> _INPUT DATA_
┄┄┄┄┄┄┄┄┄┄┄┄┄┄┄┄┄┄┄┄

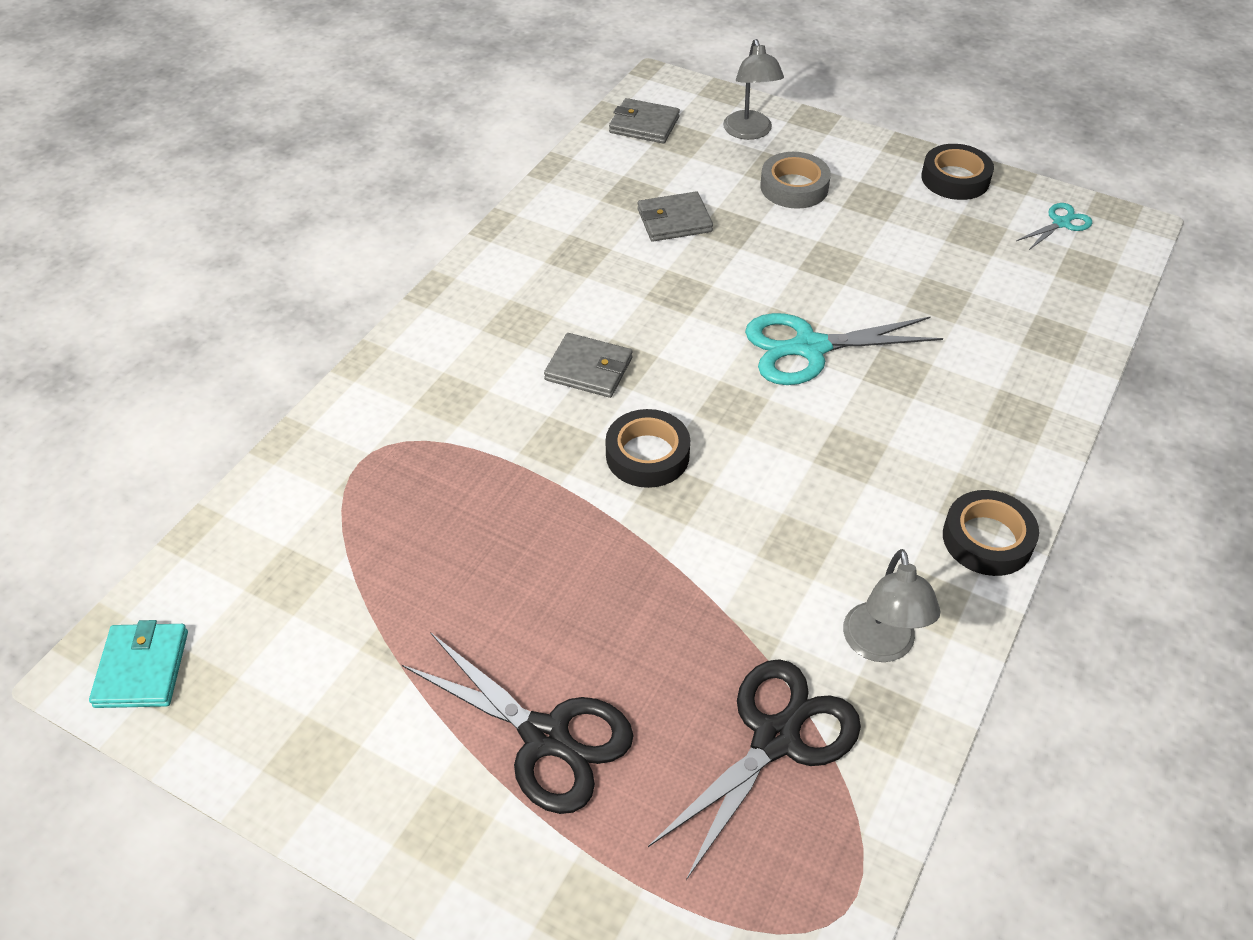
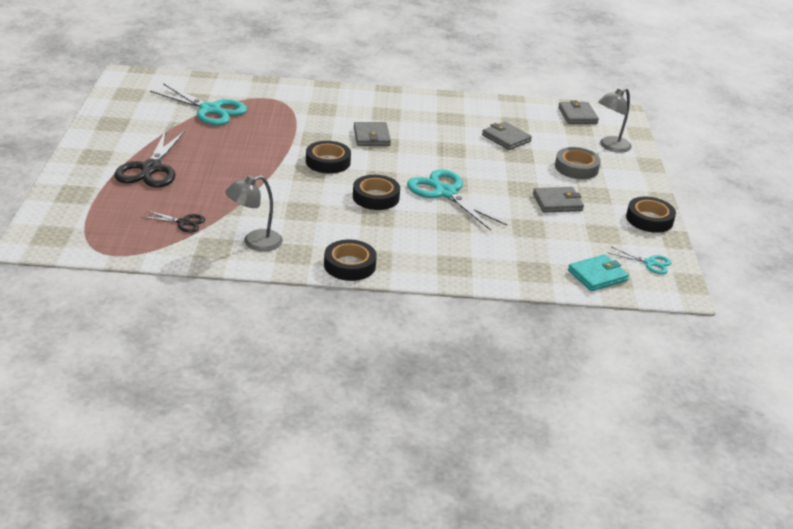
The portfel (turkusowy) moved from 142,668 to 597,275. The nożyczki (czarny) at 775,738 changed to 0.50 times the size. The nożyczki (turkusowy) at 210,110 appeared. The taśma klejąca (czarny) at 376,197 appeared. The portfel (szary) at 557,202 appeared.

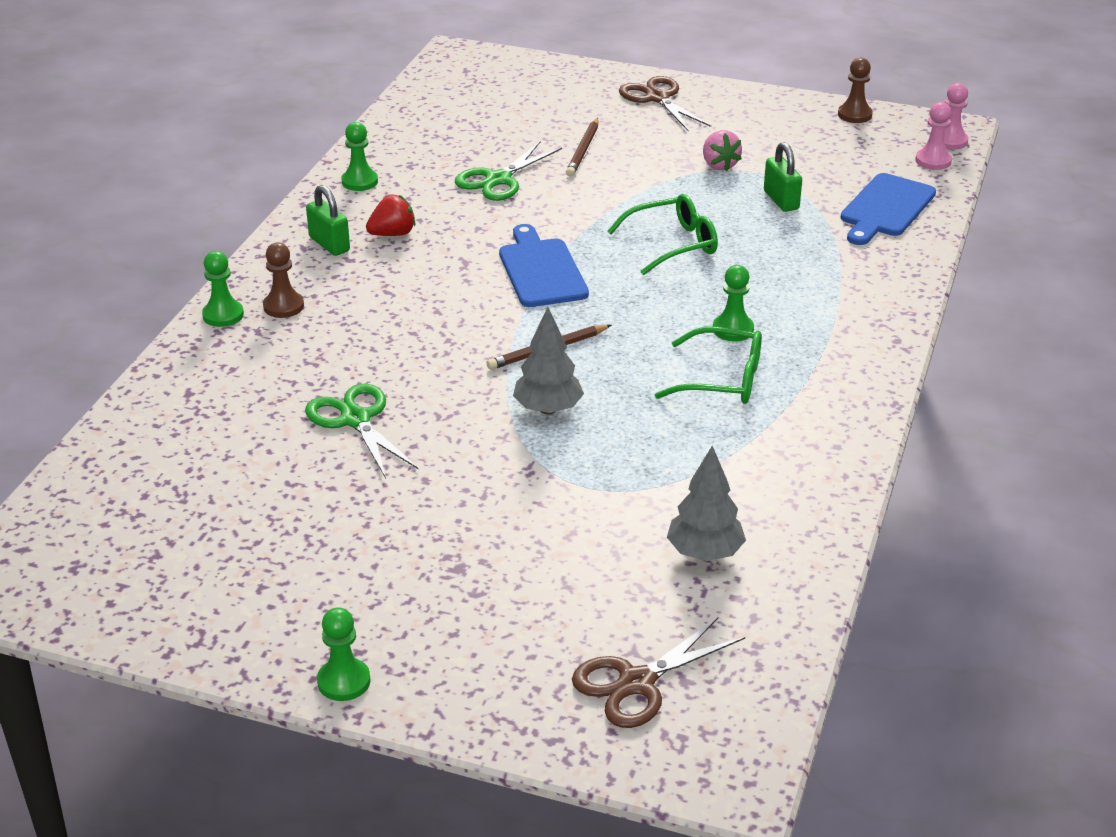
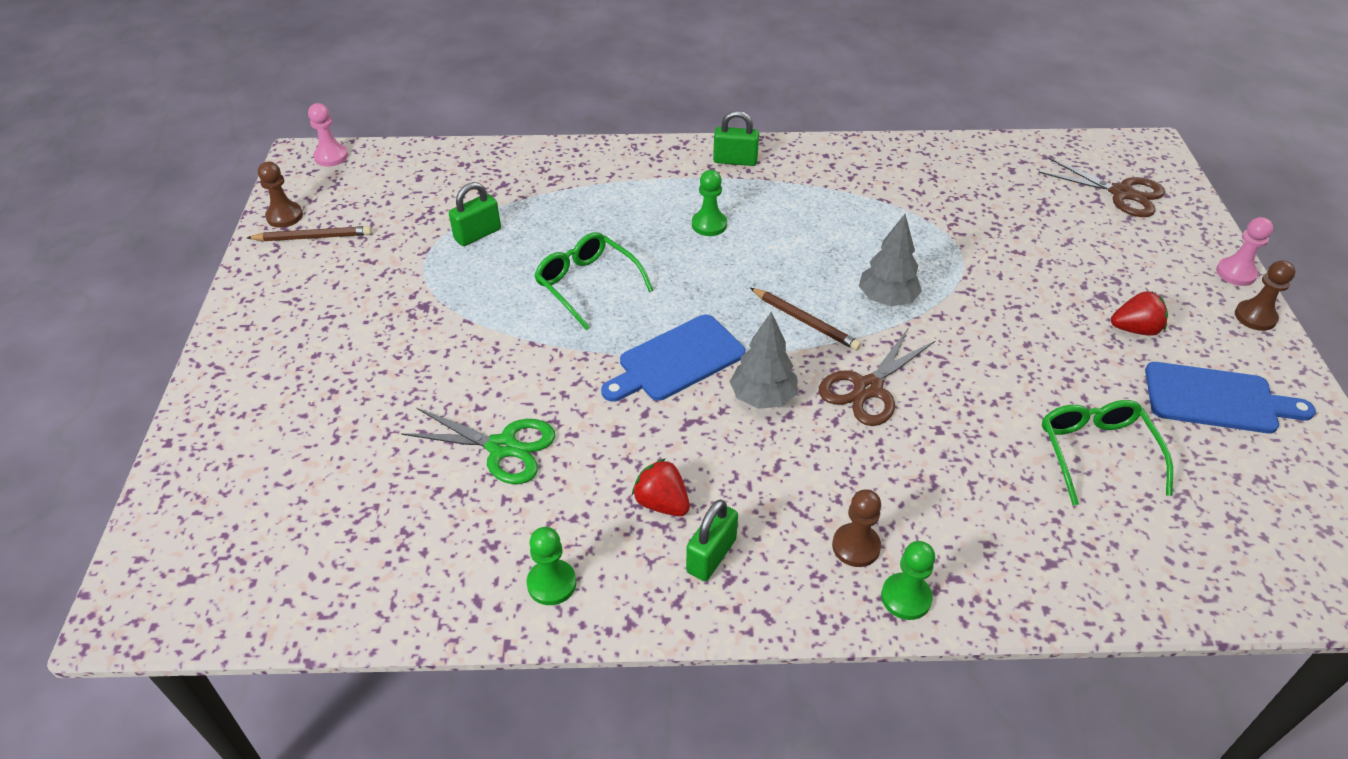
The nożyczki (brązowy) moved from 657,98 to 868,388. The pionek (różowy) moved from 933,161 to 1236,273. The ołówek (brązowy) moved from 583,150 to 313,237. The truskawka (różowy) at 719,165 disappeared. The deska do krojenia (niebieski) moved from 886,208 to 1217,399. The okulary (zielony) moved from 723,380 to 1096,452. The nożyczki (zielony) at 355,419 disappeared. The drzewko (szary) moved from 704,553 to 763,397. The pionek (zielony) at 344,681 became the pionek (brązowy) at 1255,317. The kłódka (zielony) at 735,160 appeared. The truskawka (czerwony) at 1135,329 appeared.

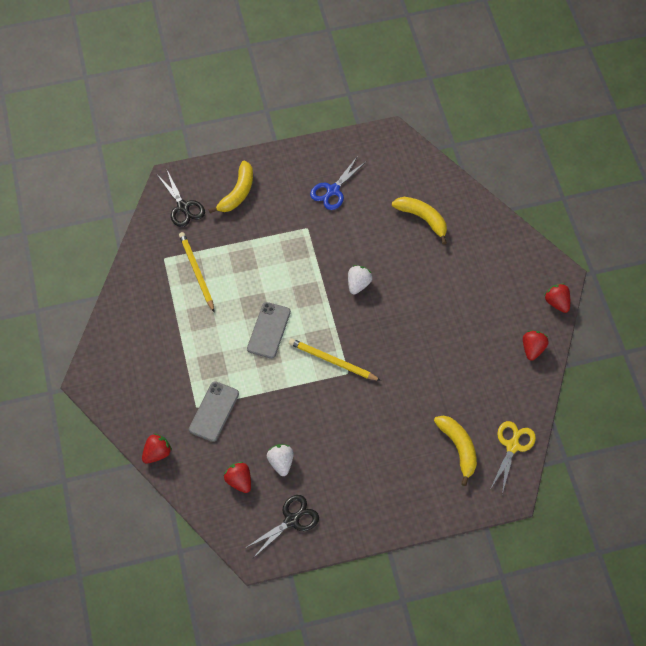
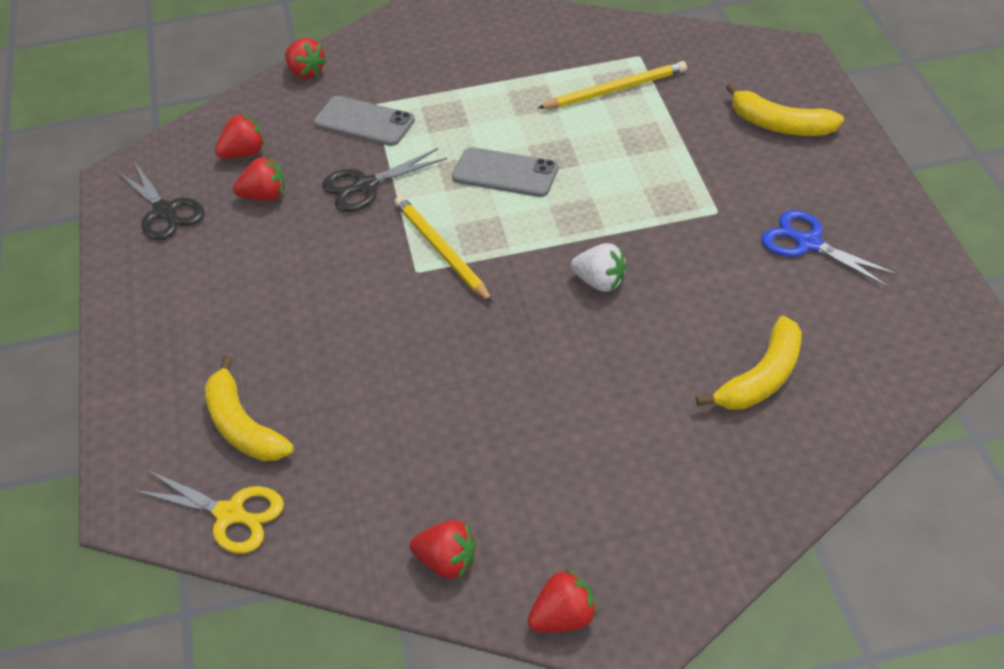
The nożyczki (czarny) moved from 183,207 to 365,186. The ołówek (żółty) at 332,361 turned 60 degrees counterclockwise. The banan (żółty) at 458,448 turned 75 degrees clockwise. The truskawka (biały) at 281,462 became the truskawka (czerwony) at 264,196.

┄┄┄┄┄┄┄┄┄┄┄┄┄┄┄┄┄┄┄┄

Leave the images out and give the rest of the data again exactly.

The portfel (turkusowy) moved from 142,668 to 597,275. The nożyczki (czarny) at 775,738 changed to 0.50 times the size. The nożyczki (turkusowy) at 210,110 appeared. The taśma klejąca (czarny) at 376,197 appeared. The portfel (szary) at 557,202 appeared.

The nożyczki (brązowy) moved from 657,98 to 868,388. The pionek (różowy) moved from 933,161 to 1236,273. The ołówek (brązowy) moved from 583,150 to 313,237. The truskawka (różowy) at 719,165 disappeared. The deska do krojenia (niebieski) moved from 886,208 to 1217,399. The okulary (zielony) moved from 723,380 to 1096,452. The nożyczki (zielony) at 355,419 disappeared. The drzewko (szary) moved from 704,553 to 763,397. The pionek (zielony) at 344,681 became the pionek (brązowy) at 1255,317. The kłódka (zielony) at 735,160 appeared. The truskawka (czerwony) at 1135,329 appeared.

The nożyczki (czarny) moved from 183,207 to 365,186. The ołówek (żółty) at 332,361 turned 60 degrees counterclockwise. The banan (żółty) at 458,448 turned 75 degrees clockwise. The truskawka (biały) at 281,462 became the truskawka (czerwony) at 264,196.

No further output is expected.